• What you have to do: Starting with the line that holds "white circle: moved 15 px left, 8 px up" and stopping after the line that holds "purple hexagon: rotated", repeat the lines below word for word, without the pictures.

• Record set:

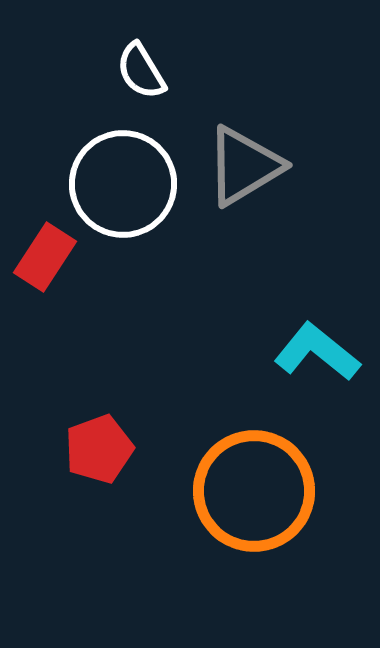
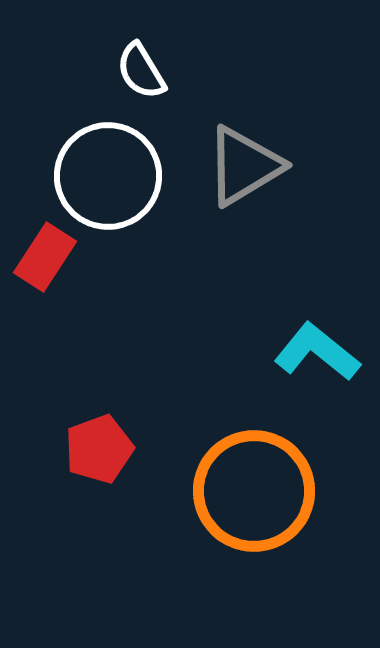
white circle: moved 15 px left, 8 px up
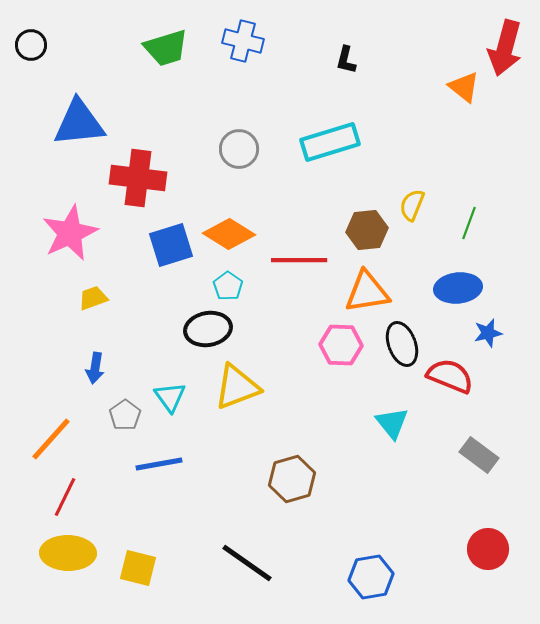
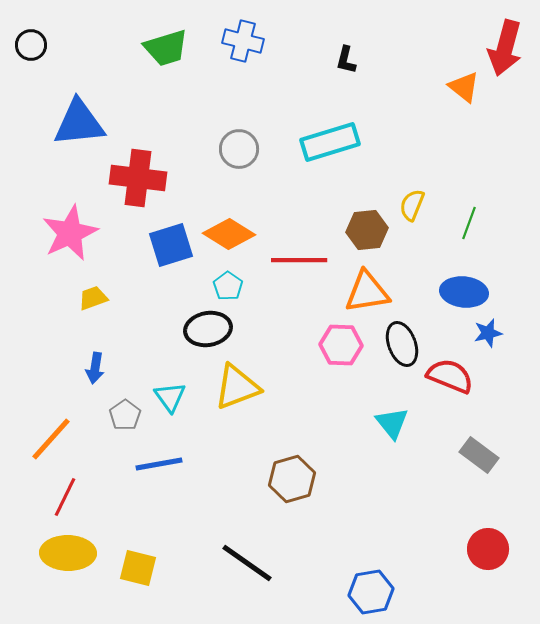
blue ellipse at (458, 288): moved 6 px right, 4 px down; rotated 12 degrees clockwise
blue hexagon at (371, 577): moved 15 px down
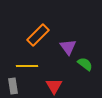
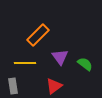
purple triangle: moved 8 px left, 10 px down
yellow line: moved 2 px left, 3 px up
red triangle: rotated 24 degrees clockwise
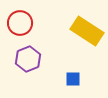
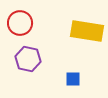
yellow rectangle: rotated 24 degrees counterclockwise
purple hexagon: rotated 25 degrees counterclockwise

...

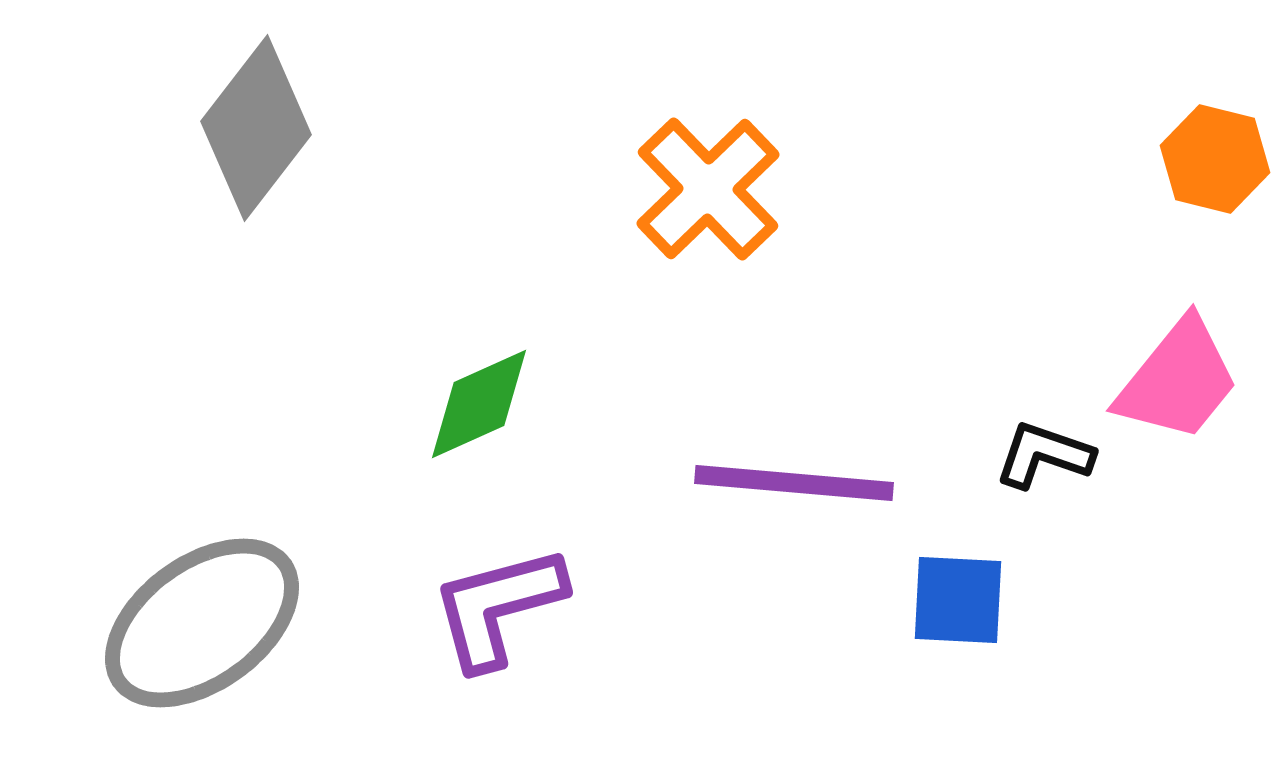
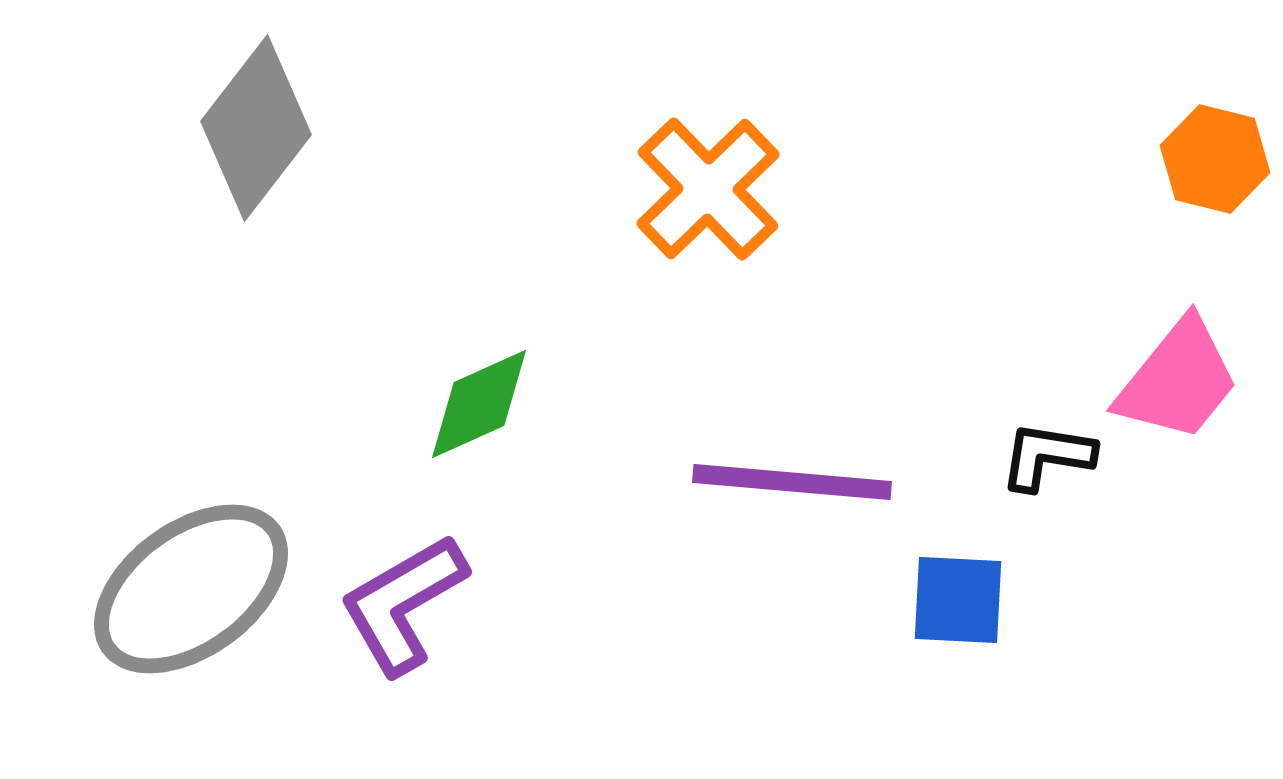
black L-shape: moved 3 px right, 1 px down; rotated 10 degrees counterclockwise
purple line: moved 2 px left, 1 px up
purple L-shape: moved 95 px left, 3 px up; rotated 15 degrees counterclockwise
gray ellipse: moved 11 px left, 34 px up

• Solution to this task:
white circle: moved 15 px left, 8 px up
blue ellipse at (458, 288): moved 6 px right, 4 px down; rotated 12 degrees clockwise
blue hexagon at (371, 577): moved 15 px down
purple triangle: moved 8 px left, 10 px down
yellow line: moved 2 px left, 3 px up
red triangle: rotated 24 degrees clockwise
yellow rectangle: rotated 24 degrees counterclockwise
purple hexagon: rotated 25 degrees counterclockwise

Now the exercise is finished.